Working data: Begin
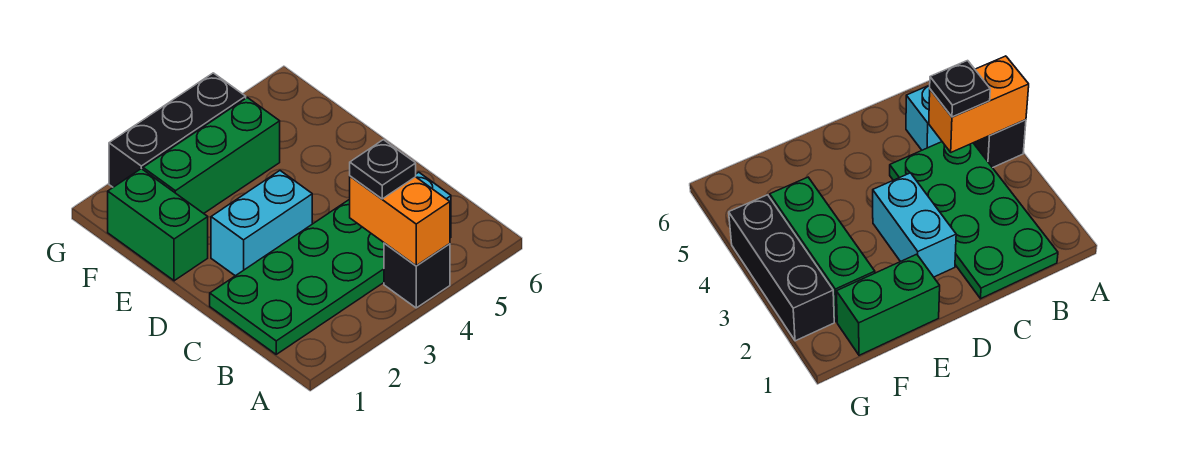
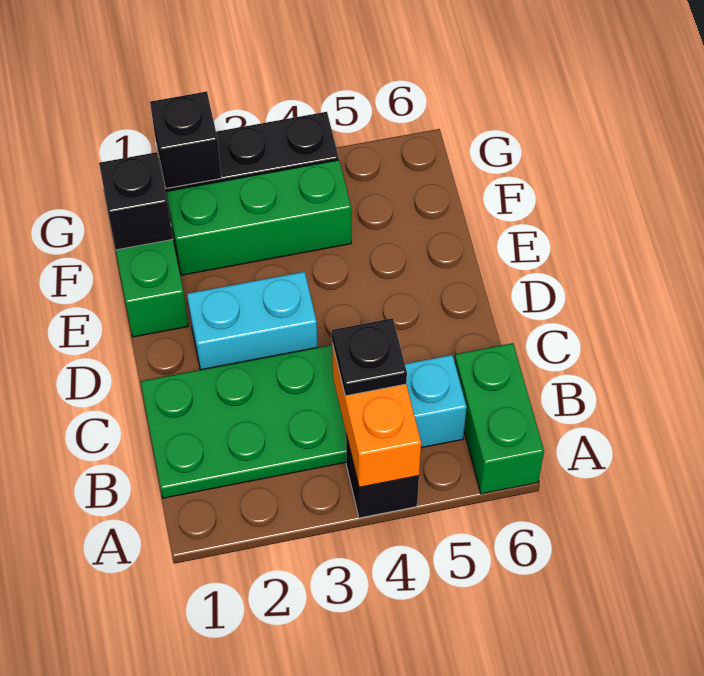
none -> green 1x2 brick [455,343,544,494]
none -> black 1x1 brick [99,152,173,250]
none -> black 1x1 brick [150,92,222,188]

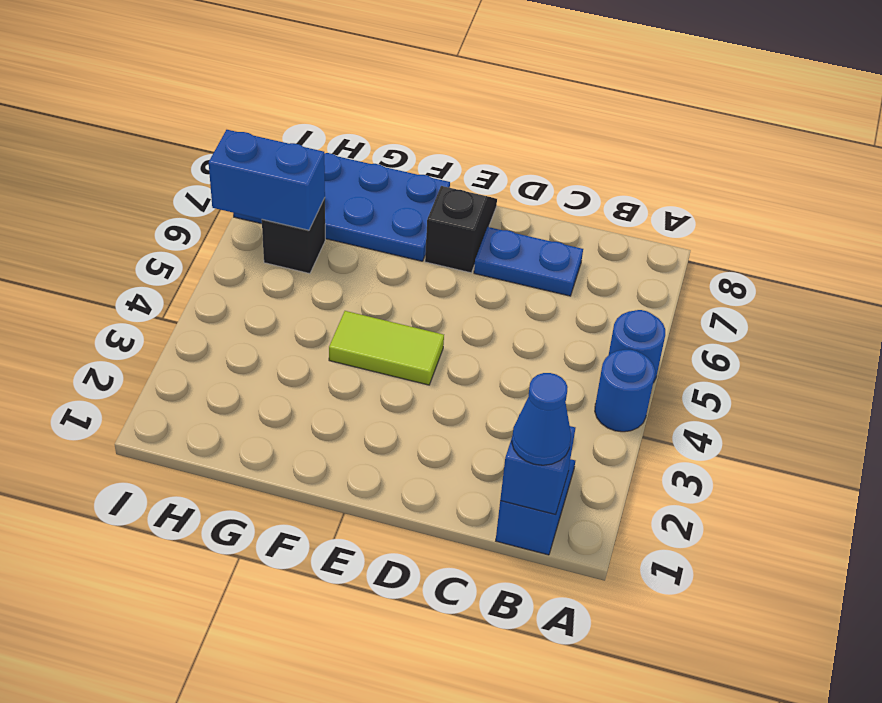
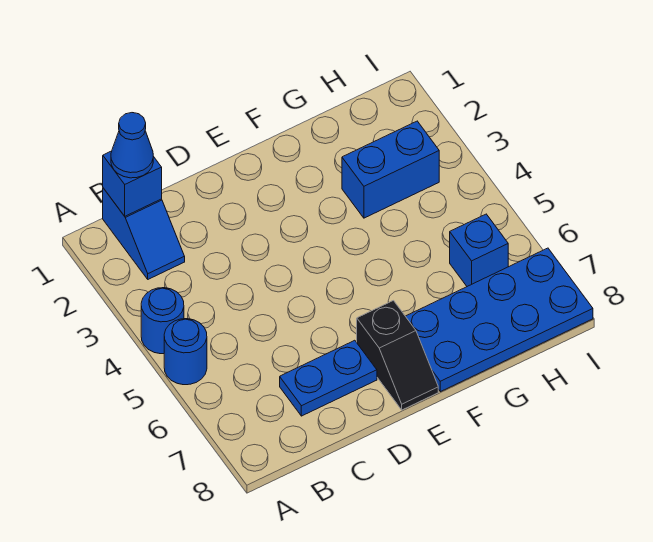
lime 1x2 tile [329,311,444,385] -> none
black 1x1 brick [262,198,325,274] -> blue 1x1 brick [450,214,508,286]
blue 1x2 brick [209,130,325,230] -> blue 1x2 brick moved to [342,121,439,218]

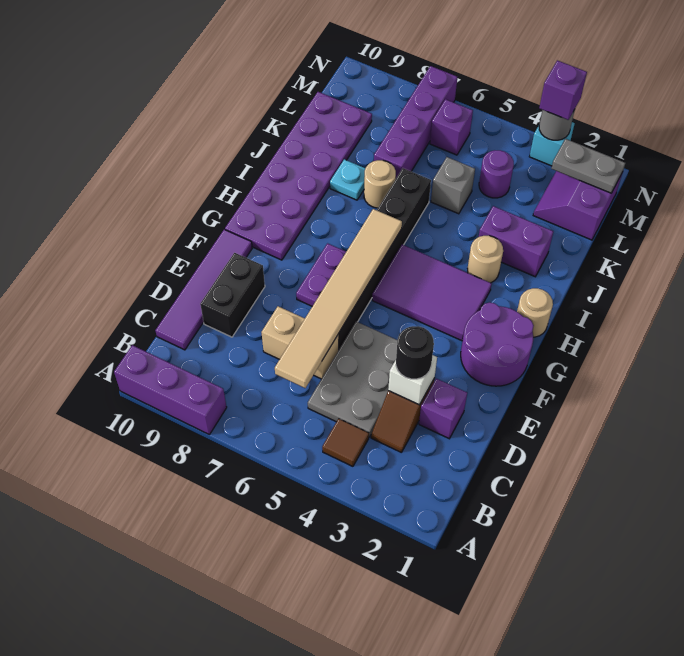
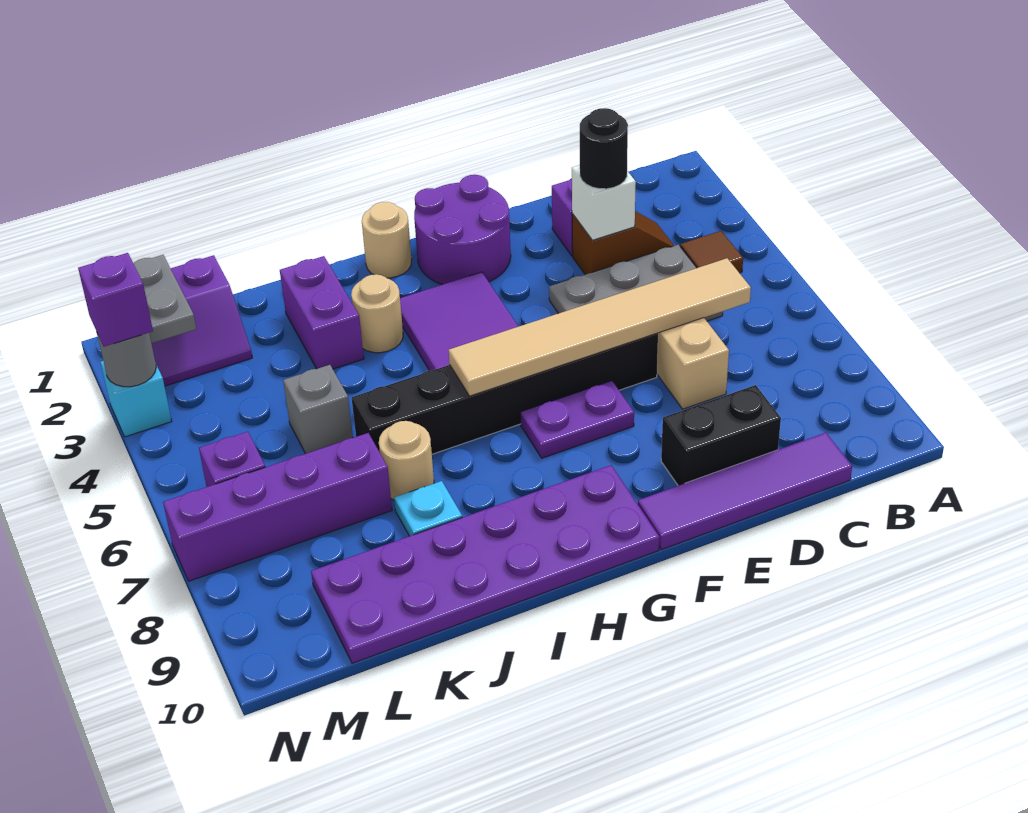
purple 1x3 brick [114,345,227,434] -> none
purple 1x1 round brick [479,150,514,198] -> none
Working data: End
## Assigned task
Give the lines of the entries above exactly as they appear, leaving out each picture.

## Task answer
none -> green 1x2 brick [455,343,544,494]
none -> black 1x1 brick [99,152,173,250]
none -> black 1x1 brick [150,92,222,188]

lime 1x2 tile [329,311,444,385] -> none
black 1x1 brick [262,198,325,274] -> blue 1x1 brick [450,214,508,286]
blue 1x2 brick [209,130,325,230] -> blue 1x2 brick moved to [342,121,439,218]

purple 1x3 brick [114,345,227,434] -> none
purple 1x1 round brick [479,150,514,198] -> none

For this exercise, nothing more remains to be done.